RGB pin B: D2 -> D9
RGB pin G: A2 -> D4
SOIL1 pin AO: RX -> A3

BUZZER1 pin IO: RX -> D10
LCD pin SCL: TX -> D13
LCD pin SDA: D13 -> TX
* * * * *
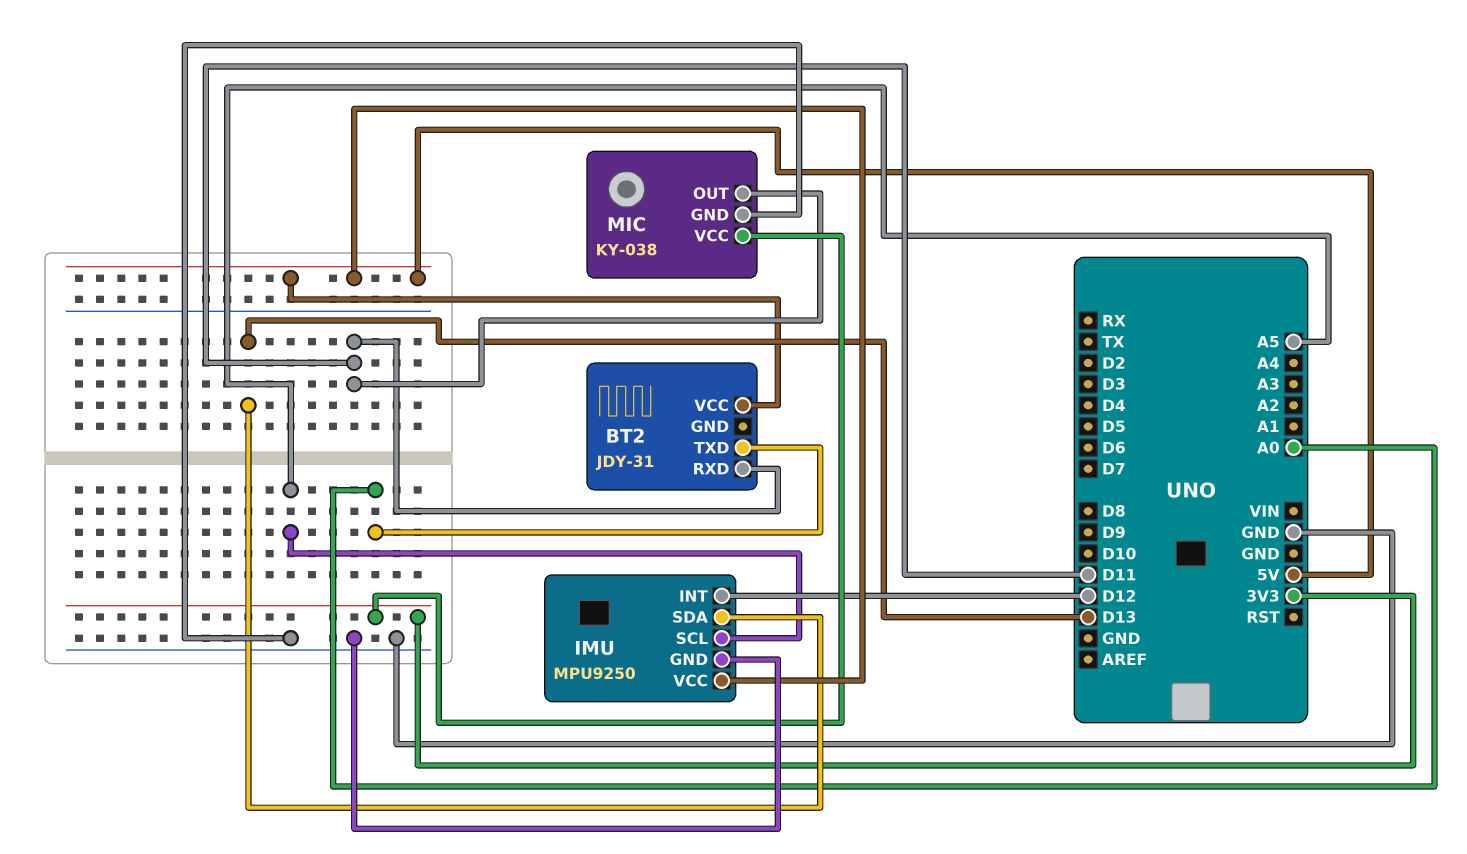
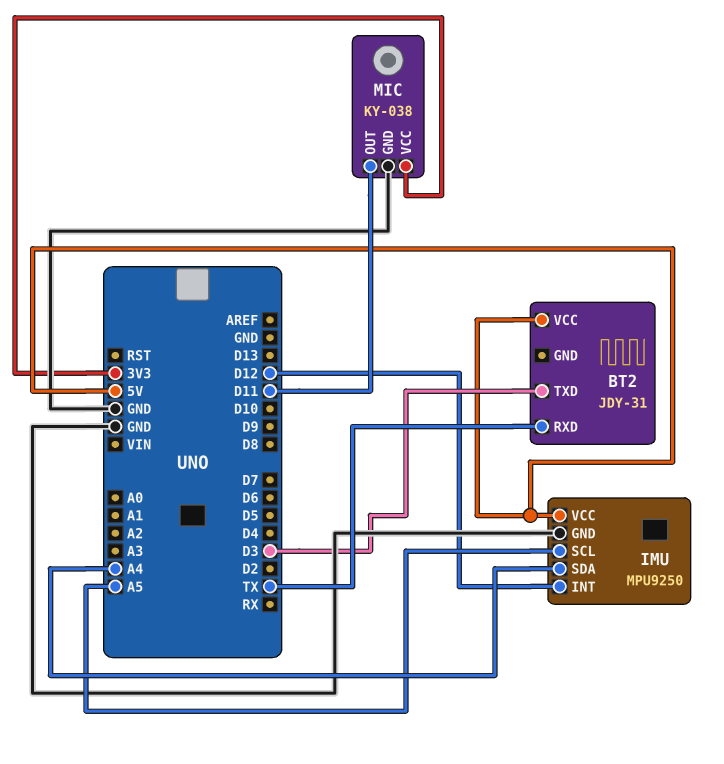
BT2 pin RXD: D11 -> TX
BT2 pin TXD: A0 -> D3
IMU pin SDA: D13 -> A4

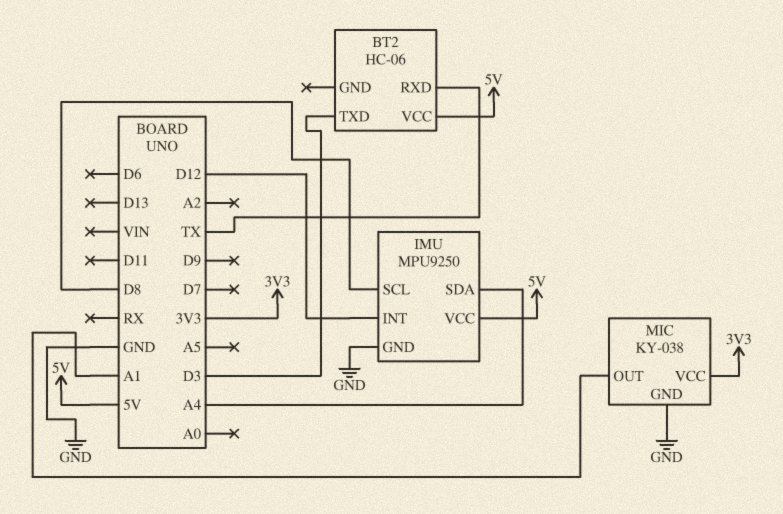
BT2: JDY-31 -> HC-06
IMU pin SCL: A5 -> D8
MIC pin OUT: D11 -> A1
* * * * *
In the material above, locate the line containing "RGB pin B: D2 -> D9" and the line containing "LCD pin SDA: D13 -> TX". Transcribe exactly those two lines and every line between them, and nothing more.

RGB pin B: D2 -> D9
RGB pin G: A2 -> D4
SOIL1 pin AO: RX -> A3

BUZZER1 pin IO: RX -> D10
LCD pin SCL: TX -> D13
LCD pin SDA: D13 -> TX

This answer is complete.